The task:
Your answer should be the lines below from the one with "R107: 22k (N2, N20) -> 22k (N5, N20)" to the one with "R10: 47k (+3V3, TEMP2) -> 47k (TEMP2, VIN)", both included, given again exactly and with nothing added.

Change detection data:

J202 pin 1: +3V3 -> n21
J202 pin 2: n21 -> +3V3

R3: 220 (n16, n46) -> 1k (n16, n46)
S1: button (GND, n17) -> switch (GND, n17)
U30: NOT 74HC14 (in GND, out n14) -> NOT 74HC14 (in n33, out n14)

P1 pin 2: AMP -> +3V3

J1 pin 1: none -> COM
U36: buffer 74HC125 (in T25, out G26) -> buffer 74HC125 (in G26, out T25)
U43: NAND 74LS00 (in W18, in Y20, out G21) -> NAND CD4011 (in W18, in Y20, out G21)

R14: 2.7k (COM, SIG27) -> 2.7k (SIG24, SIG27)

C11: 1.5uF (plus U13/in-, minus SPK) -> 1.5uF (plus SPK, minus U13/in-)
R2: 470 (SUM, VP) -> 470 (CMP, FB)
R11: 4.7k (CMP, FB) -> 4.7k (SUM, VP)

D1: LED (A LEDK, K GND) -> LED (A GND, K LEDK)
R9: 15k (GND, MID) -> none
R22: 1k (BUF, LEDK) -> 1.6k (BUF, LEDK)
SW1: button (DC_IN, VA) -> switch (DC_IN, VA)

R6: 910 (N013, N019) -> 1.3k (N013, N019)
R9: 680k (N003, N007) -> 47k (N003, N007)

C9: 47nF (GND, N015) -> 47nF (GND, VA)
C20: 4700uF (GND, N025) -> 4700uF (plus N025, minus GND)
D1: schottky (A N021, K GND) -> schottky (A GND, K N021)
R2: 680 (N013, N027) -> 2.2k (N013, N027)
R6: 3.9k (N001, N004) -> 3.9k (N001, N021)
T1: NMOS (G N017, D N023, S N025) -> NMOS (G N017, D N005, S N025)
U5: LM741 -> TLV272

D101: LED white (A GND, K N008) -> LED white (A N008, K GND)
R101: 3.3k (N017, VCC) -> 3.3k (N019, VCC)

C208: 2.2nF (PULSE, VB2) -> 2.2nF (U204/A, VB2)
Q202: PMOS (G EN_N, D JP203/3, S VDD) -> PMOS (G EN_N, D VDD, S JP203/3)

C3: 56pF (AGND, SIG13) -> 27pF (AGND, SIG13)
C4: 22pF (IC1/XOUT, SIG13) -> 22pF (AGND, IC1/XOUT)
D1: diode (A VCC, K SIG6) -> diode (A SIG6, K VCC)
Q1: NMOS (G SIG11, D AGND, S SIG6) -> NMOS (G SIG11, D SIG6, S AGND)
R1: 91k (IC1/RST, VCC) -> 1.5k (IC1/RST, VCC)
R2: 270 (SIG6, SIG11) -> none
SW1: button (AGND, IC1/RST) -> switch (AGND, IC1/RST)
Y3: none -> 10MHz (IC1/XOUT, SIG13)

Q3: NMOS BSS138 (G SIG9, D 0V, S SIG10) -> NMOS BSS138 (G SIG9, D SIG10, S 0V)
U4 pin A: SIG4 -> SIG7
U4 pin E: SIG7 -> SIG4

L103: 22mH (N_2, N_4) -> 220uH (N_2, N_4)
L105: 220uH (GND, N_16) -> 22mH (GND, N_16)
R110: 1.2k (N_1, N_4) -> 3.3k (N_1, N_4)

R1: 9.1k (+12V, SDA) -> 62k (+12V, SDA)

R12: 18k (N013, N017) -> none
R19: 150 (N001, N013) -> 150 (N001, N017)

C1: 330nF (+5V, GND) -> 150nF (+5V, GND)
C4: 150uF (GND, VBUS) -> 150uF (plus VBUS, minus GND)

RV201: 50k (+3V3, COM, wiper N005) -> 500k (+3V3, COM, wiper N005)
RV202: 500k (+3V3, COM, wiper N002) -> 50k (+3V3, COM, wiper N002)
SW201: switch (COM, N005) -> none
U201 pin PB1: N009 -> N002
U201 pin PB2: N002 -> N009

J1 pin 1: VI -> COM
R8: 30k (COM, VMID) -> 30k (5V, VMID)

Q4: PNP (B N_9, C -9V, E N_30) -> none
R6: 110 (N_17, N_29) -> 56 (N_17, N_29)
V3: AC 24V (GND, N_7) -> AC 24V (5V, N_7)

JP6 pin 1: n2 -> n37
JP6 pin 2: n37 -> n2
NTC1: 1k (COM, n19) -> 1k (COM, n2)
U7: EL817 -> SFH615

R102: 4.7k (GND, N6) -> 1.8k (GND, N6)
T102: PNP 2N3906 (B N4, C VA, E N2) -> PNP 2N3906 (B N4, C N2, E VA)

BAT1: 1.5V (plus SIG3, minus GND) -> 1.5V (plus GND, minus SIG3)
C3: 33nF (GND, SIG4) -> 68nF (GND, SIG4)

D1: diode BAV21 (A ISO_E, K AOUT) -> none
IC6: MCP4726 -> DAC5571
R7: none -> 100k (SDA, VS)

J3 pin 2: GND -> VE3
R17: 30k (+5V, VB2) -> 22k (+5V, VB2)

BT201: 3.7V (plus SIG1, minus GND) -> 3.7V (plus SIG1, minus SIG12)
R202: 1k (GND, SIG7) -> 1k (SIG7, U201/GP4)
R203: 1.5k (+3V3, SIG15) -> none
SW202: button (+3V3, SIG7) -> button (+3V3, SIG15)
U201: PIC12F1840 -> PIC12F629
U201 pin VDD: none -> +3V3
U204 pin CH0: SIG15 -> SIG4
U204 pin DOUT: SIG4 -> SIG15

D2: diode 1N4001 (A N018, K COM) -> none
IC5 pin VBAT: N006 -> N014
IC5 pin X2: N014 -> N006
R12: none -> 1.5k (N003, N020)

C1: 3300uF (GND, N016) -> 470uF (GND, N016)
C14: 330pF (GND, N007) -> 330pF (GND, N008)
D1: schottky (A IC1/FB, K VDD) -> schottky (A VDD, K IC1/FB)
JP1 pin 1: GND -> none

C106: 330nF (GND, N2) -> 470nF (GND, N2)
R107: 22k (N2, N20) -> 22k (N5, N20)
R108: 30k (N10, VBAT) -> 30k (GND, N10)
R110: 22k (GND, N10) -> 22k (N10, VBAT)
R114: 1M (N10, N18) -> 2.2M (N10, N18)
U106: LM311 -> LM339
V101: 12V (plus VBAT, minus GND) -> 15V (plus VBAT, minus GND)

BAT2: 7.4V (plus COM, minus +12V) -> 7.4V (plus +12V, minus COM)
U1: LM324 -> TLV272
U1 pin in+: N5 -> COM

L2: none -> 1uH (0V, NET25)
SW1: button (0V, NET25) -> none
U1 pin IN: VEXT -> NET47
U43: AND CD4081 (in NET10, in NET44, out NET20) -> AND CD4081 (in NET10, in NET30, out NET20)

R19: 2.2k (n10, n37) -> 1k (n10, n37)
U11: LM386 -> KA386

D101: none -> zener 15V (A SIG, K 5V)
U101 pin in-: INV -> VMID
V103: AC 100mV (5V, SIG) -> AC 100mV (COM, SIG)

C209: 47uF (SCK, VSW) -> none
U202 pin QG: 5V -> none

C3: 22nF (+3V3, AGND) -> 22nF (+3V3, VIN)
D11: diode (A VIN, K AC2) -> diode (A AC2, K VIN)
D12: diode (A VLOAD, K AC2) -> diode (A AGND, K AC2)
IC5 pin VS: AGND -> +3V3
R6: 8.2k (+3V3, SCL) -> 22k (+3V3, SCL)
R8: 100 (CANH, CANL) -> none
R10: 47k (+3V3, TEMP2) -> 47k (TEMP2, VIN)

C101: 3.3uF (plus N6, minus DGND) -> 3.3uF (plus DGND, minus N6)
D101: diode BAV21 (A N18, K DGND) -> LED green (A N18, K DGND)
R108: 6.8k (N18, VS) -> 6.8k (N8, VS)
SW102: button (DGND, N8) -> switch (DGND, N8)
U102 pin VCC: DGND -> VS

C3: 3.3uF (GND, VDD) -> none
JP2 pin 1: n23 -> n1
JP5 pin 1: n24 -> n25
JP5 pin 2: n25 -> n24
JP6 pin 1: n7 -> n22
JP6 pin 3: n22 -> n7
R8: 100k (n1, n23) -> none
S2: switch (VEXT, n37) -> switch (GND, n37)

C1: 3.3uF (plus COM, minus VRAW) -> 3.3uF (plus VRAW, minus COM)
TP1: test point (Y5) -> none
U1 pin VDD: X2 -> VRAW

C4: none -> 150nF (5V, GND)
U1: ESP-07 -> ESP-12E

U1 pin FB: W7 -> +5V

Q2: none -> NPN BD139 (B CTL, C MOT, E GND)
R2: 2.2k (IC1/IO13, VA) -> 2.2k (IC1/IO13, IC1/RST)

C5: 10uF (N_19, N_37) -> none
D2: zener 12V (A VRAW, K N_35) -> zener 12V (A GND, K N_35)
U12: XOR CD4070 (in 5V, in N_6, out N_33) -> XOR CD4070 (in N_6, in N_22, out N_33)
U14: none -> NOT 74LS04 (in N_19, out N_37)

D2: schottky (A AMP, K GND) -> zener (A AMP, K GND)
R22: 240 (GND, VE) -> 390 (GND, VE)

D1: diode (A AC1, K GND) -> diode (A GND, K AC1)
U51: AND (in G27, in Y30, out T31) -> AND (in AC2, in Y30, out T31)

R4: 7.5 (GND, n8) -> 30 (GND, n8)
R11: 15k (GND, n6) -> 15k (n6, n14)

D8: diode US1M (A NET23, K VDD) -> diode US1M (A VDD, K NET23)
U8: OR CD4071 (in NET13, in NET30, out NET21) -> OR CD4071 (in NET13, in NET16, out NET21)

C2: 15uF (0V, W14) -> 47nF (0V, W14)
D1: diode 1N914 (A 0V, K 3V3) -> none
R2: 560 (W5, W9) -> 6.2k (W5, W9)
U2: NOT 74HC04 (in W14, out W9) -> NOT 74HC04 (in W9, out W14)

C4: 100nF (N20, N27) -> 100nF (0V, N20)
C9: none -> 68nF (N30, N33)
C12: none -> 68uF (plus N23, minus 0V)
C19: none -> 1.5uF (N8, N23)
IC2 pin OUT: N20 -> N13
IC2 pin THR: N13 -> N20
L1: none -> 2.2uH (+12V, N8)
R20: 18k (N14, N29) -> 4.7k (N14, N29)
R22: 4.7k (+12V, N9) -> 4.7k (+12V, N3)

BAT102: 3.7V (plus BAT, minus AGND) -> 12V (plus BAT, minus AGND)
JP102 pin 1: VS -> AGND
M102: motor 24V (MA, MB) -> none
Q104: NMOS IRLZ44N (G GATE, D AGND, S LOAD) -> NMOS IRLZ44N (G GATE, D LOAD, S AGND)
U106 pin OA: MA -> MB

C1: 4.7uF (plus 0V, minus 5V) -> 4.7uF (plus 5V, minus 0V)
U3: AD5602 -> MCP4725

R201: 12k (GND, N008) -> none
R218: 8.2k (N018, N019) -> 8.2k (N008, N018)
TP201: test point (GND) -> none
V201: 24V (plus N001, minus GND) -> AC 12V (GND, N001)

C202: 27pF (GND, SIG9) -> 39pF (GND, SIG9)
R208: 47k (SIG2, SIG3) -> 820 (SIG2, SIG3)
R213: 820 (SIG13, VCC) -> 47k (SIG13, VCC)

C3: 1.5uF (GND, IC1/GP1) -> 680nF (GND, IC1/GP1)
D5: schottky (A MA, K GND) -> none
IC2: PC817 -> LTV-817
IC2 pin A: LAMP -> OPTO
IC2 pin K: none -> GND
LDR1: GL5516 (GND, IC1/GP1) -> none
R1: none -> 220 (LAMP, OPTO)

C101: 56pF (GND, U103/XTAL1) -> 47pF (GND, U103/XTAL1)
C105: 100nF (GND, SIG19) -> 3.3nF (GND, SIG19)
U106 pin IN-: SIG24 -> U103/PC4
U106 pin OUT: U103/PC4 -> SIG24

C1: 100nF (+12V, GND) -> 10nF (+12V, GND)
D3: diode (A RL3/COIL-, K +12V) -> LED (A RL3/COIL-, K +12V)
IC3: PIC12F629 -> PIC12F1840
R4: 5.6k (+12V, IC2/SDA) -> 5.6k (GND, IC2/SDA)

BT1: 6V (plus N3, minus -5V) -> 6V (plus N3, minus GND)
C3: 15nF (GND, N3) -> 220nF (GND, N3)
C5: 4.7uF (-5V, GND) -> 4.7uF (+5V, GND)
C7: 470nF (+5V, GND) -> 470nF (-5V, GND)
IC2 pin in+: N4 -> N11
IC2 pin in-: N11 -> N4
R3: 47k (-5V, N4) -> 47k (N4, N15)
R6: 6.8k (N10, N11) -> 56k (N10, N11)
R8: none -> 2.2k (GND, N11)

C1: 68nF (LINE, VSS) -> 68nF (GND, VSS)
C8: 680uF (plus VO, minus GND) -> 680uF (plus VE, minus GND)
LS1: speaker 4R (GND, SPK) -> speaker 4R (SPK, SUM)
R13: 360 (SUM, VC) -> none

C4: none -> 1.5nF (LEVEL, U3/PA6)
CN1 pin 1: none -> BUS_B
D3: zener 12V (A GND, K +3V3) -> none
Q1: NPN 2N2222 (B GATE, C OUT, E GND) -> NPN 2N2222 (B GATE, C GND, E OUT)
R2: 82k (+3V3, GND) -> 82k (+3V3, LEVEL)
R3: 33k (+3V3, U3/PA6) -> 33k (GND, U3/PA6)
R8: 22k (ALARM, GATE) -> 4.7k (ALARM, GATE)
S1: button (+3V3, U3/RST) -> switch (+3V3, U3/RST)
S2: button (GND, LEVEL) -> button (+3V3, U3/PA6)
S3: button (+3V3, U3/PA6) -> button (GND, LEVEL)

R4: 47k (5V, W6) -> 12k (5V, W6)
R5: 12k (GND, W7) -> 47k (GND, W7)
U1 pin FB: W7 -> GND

Written response:
R107: 22k (N2, N20) -> 22k (N5, N20)
R108: 30k (N10, VBAT) -> 30k (GND, N10)
R110: 22k (GND, N10) -> 22k (N10, VBAT)
R114: 1M (N10, N18) -> 2.2M (N10, N18)
U106: LM311 -> LM339
V101: 12V (plus VBAT, minus GND) -> 15V (plus VBAT, minus GND)

BAT2: 7.4V (plus COM, minus +12V) -> 7.4V (plus +12V, minus COM)
U1: LM324 -> TLV272
U1 pin in+: N5 -> COM

L2: none -> 1uH (0V, NET25)
SW1: button (0V, NET25) -> none
U1 pin IN: VEXT -> NET47
U43: AND CD4081 (in NET10, in NET44, out NET20) -> AND CD4081 (in NET10, in NET30, out NET20)

R19: 2.2k (n10, n37) -> 1k (n10, n37)
U11: LM386 -> KA386

D101: none -> zener 15V (A SIG, K 5V)
U101 pin in-: INV -> VMID
V103: AC 100mV (5V, SIG) -> AC 100mV (COM, SIG)

C209: 47uF (SCK, VSW) -> none
U202 pin QG: 5V -> none

C3: 22nF (+3V3, AGND) -> 22nF (+3V3, VIN)
D11: diode (A VIN, K AC2) -> diode (A AC2, K VIN)
D12: diode (A VLOAD, K AC2) -> diode (A AGND, K AC2)
IC5 pin VS: AGND -> +3V3
R6: 8.2k (+3V3, SCL) -> 22k (+3V3, SCL)
R8: 100 (CANH, CANL) -> none
R10: 47k (+3V3, TEMP2) -> 47k (TEMP2, VIN)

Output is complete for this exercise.